> **Assigned task**
Could you copy the records below exactly, keeping none of the images?

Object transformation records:
BEGIN

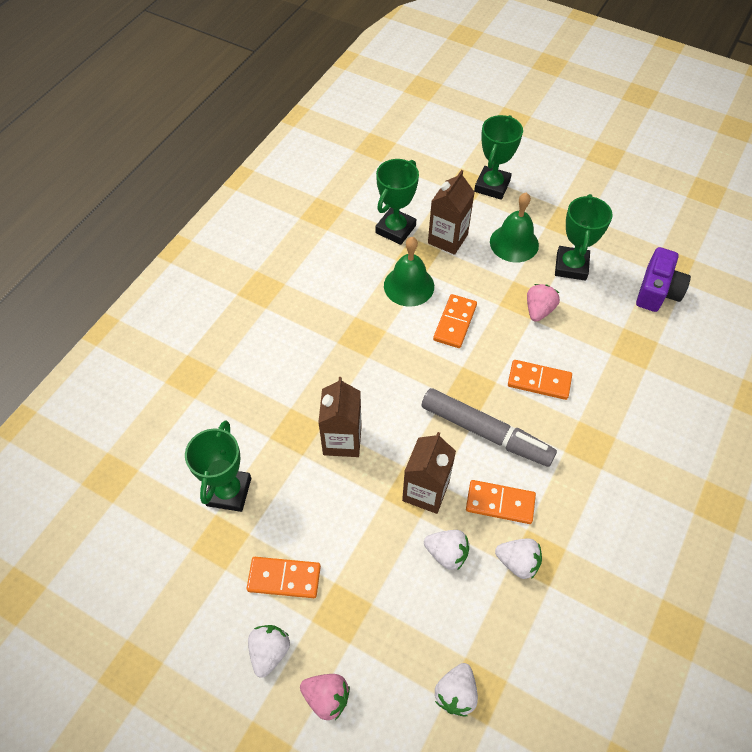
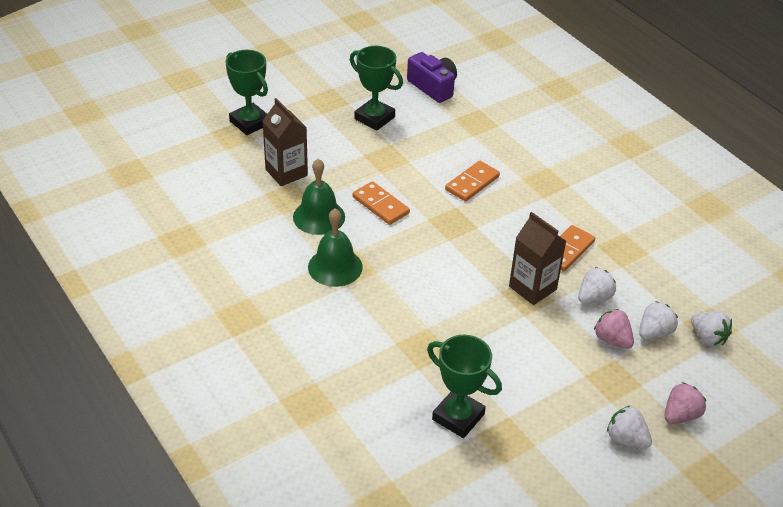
camera: 65 degrees left, 15 degrees down
(284, 578) = (564, 406): orange domino -> none
(342, 440) = (452, 320): brown carton -> none
(395, 229) = (246, 199): green trophy -> none
(485, 432) = (500, 232): grey marker -> none
(514, 243) = (324, 137): green bell -> green bell (335, 267)
(517, 562) = (621, 262): white strawberry -> white strawberry (654, 332)
(538, 310) = (404, 154): pink strawberry -> pink strawberry (612, 340)

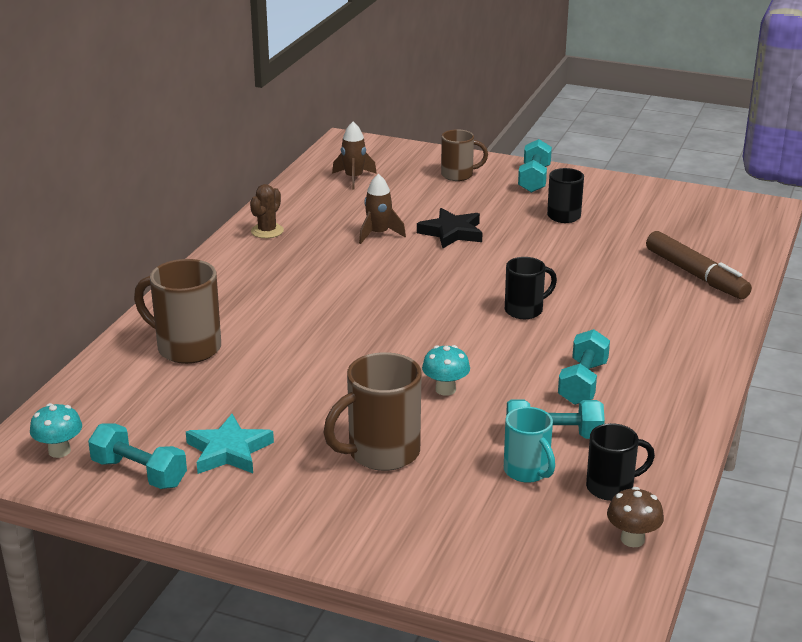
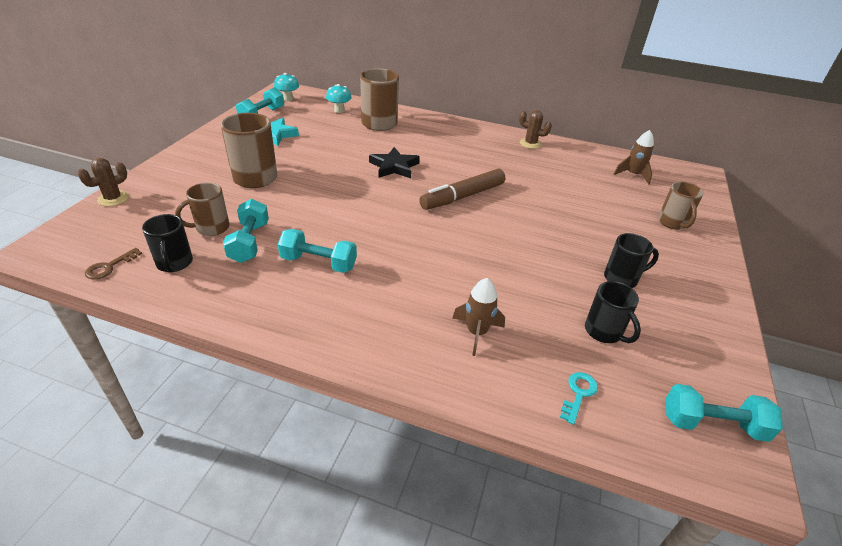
camera: 85 degrees right, 10 degrees up
(379, 234) = (542, 183): brown rocket -> brown rocket (476, 333)
(445, 389) = (321, 201): turquoise mushroom -> turquoise mushroom (339, 110)
(452, 232) = (558, 214): black star -> black star (394, 167)
(464, 582) = (113, 199): none -> brown cactus
(525, 310) = (433, 242): black mug -> black mug (604, 332)
(527, 471) = (211, 228): turquoise mug -> brown mug
(534, 179) = (694, 266): turquoise dumbbell -> turquoise dumbbell (712, 424)
(632, 539) = (109, 267): brown mushroom -> brown key
(696, 275) = (521, 363): brown marker -> brown marker (462, 196)
(721, 254) = (578, 394): none -> turquoise key

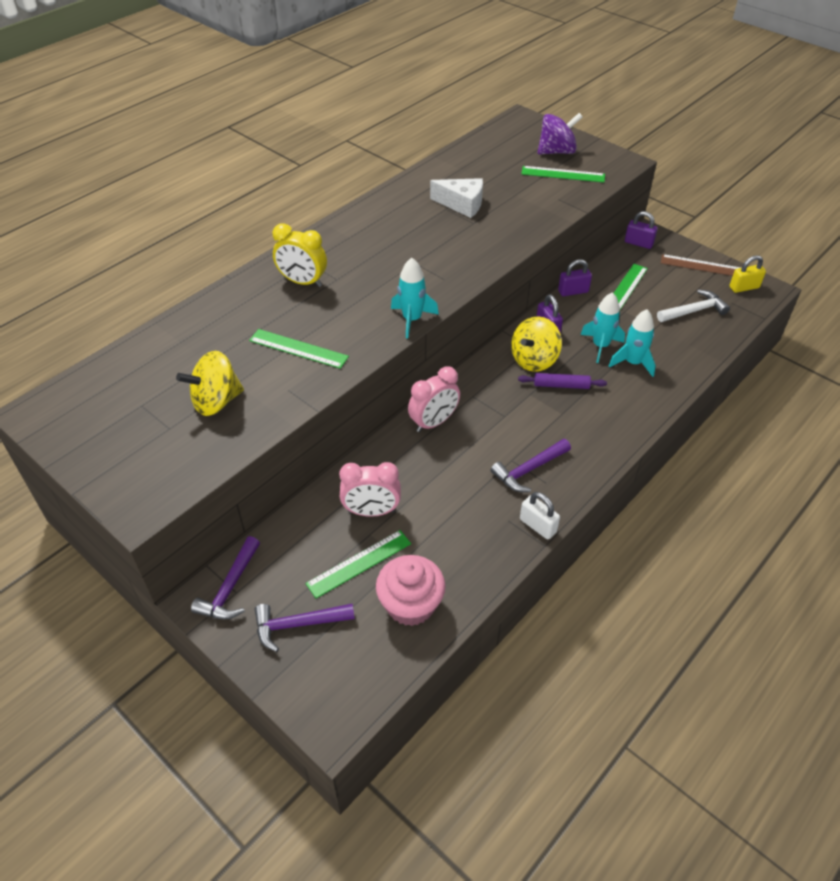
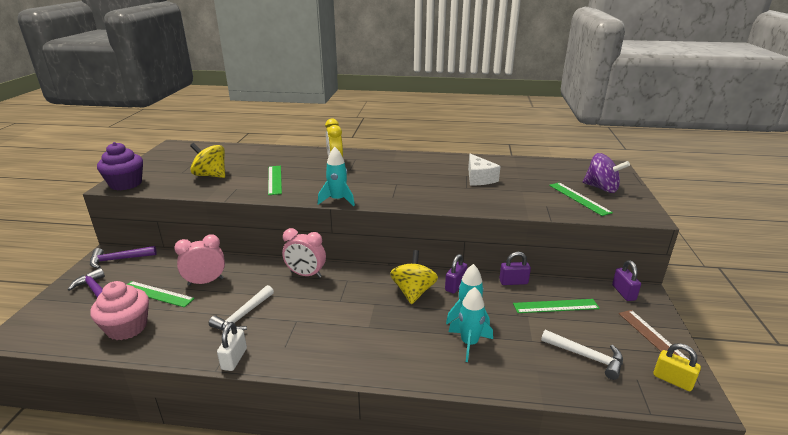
camera: 55 degrees right, 20 degrees down
(148, 496) = (126, 184): none -> purple cupcake
(371, 511) = (205, 282): pink clock -> pink clock turned 105 degrees clockwise
(470, 498) = (243, 316): none -> white hammer
(529, 470) = (292, 333): purple hammer -> none
(534, 360) = (413, 292): yellow spinning top -> yellow spinning top turned 90 degrees clockwise
(561, 385) = (399, 315): purple rolling pin -> none
(573, 291) = (513, 282): purple padlock -> purple padlock turned 45 degrees counterclockwise

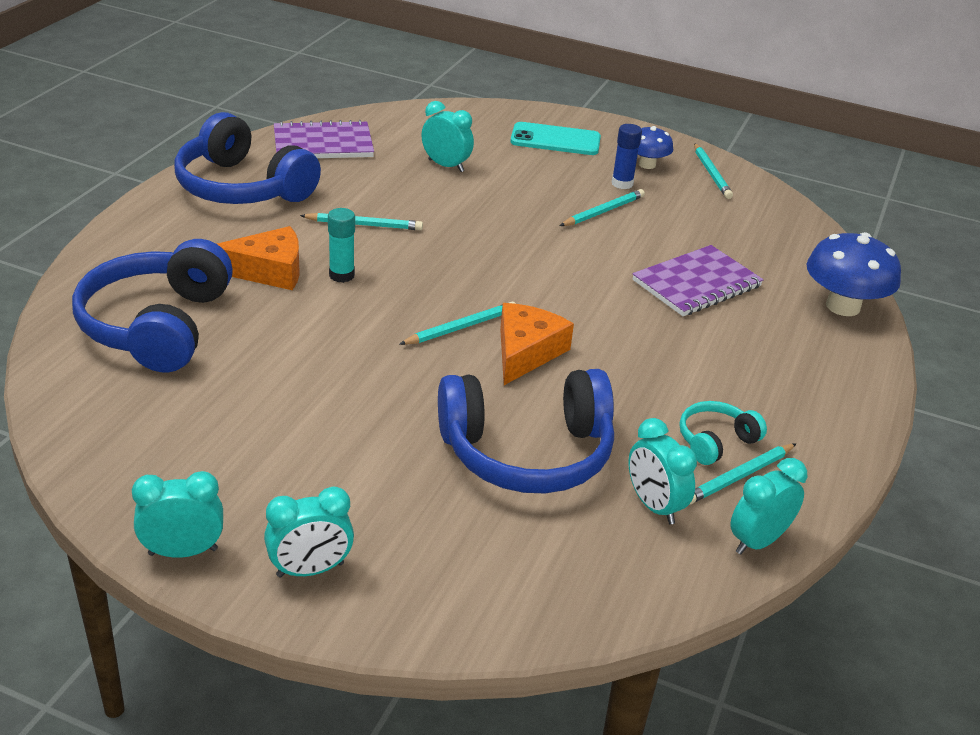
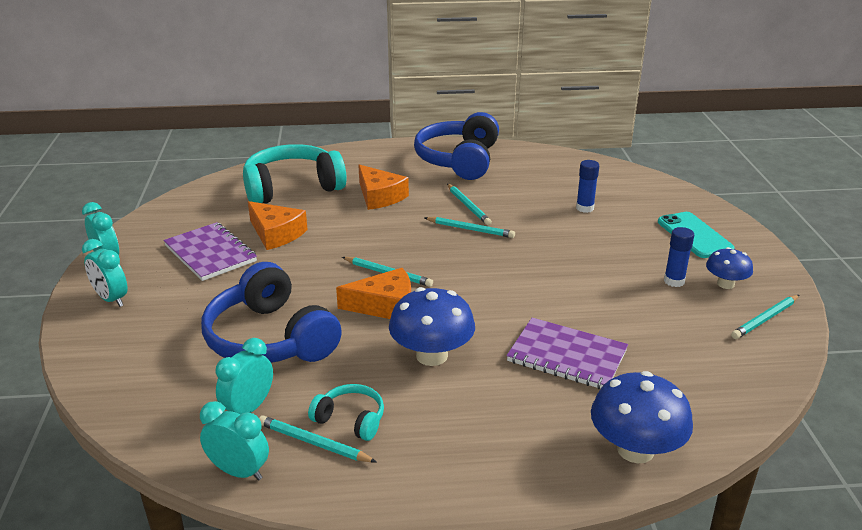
camera: 65 degrees right, 5 degrees down
(157, 326) = (292, 188): blue headphones -> turquoise headphones
(277, 377) = (276, 234): none -> orange cheese
(323, 144) = (547, 164): purple notebook -> purple notebook (210, 253)
(341, 275) = (401, 218): turquoise glue stick -> none
(446, 166) = (584, 208): turquoise clock -> blue glue stick
(603, 211) = (617, 284): turquoise pencil -> turquoise pencil (470, 229)
(642, 355) = (431, 355): none -> blue mushroom

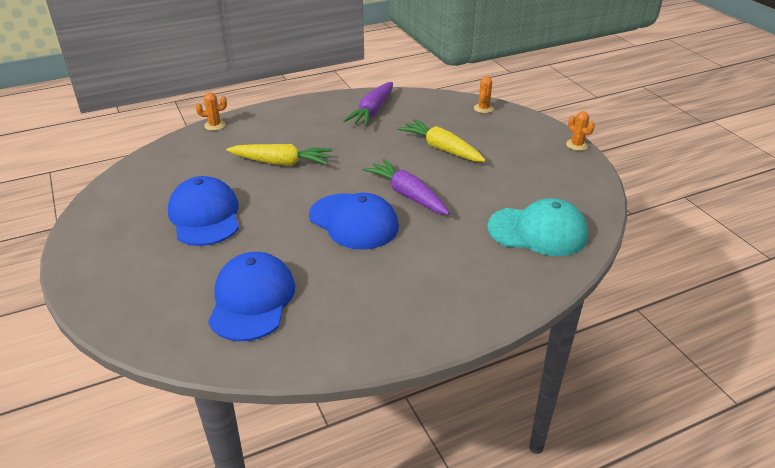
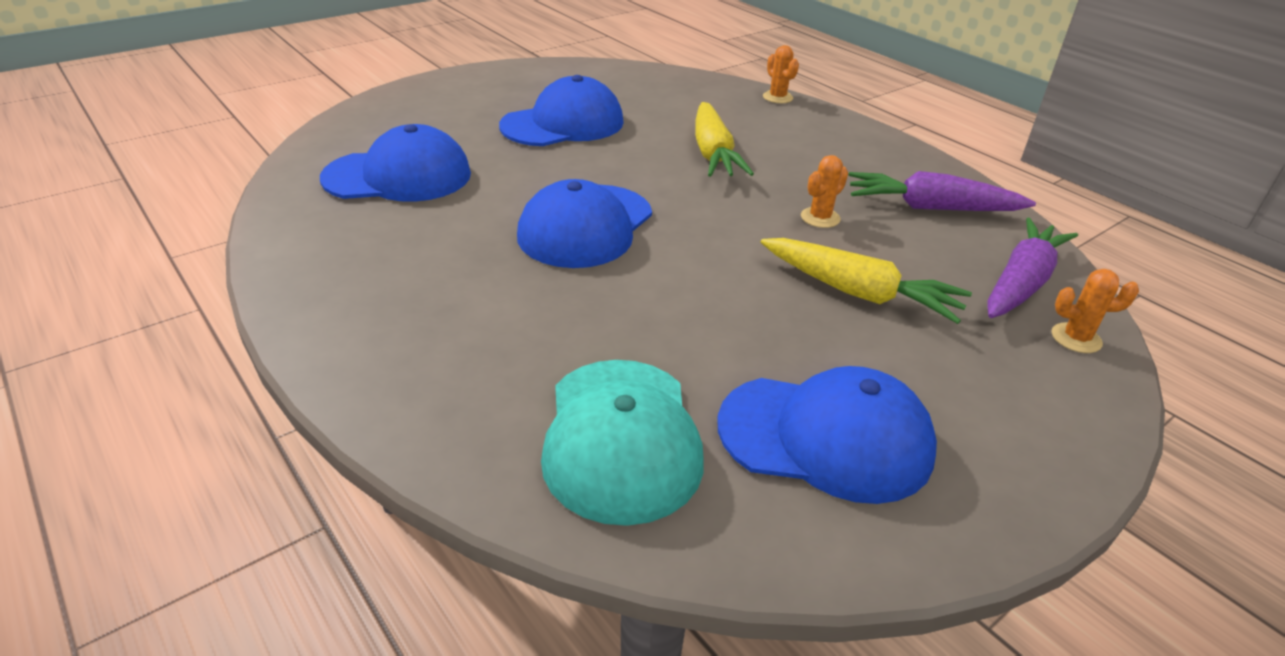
camera: 75 degrees right, 0 degrees up
(407, 195) = (681, 268): purple carrot -> purple carrot (1021, 282)
(441, 149) = (859, 293): yellow carrot -> yellow carrot turned 90 degrees clockwise
(539, 179) = (826, 437): none -> blue cap
(577, 145) = (1041, 510): orange cactus -> orange cactus (820, 218)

END

> **Reply**
camera: 65 degrees left, 15 degrees down
(284, 578) = (564, 406): orange domino -> none
(342, 440) = (452, 320): brown carton -> none
(395, 229) = (246, 199): green trophy -> none
(485, 432) = (500, 232): grey marker -> none
(514, 243) = (324, 137): green bell -> green bell (335, 267)
(517, 562) = (621, 262): white strawberry -> white strawberry (654, 332)
(538, 310) = (404, 154): pink strawberry -> pink strawberry (612, 340)

camera: 85 degrees right, 10 degrees up
(379, 234) = (542, 183): brown rocket -> brown rocket (476, 333)
(445, 389) = (321, 201): turquoise mushroom -> turquoise mushroom (339, 110)
(452, 232) = (558, 214): black star -> black star (394, 167)
(464, 582) = (113, 199): none -> brown cactus
(525, 310) = (433, 242): black mug -> black mug (604, 332)
(527, 471) = (211, 228): turquoise mug -> brown mug
(534, 179) = (694, 266): turquoise dumbbell -> turquoise dumbbell (712, 424)
(632, 539) = (109, 267): brown mushroom -> brown key
(696, 275) = (521, 363): brown marker -> brown marker (462, 196)
(721, 254) = (578, 394): none -> turquoise key

camera: 55 degrees right, 20 degrees down
(148, 496) = (126, 184): none -> purple cupcake
(371, 511) = (205, 282): pink clock -> pink clock turned 105 degrees clockwise
(470, 498) = (243, 316): none -> white hammer
(529, 470) = (292, 333): purple hammer -> none
(534, 360) = (413, 292): yellow spinning top -> yellow spinning top turned 90 degrees clockwise
(561, 385) = (399, 315): purple rolling pin -> none
(573, 291) = (513, 282): purple padlock -> purple padlock turned 45 degrees counterclockwise

camera: 65 degrees right, 5 degrees down
(157, 326) = (292, 188): blue headphones -> turquoise headphones
(277, 377) = (276, 234): none -> orange cheese
(323, 144) = (547, 164): purple notebook -> purple notebook (210, 253)
(341, 275) = (401, 218): turquoise glue stick -> none
(446, 166) = (584, 208): turquoise clock -> blue glue stick
(603, 211) = (617, 284): turquoise pencil -> turquoise pencil (470, 229)
(642, 355) = (431, 355): none -> blue mushroom

camera: 75 degrees right, 0 degrees up
(407, 195) = (681, 268): purple carrot -> purple carrot (1021, 282)
(441, 149) = (859, 293): yellow carrot -> yellow carrot turned 90 degrees clockwise
(539, 179) = (826, 437): none -> blue cap
(577, 145) = (1041, 510): orange cactus -> orange cactus (820, 218)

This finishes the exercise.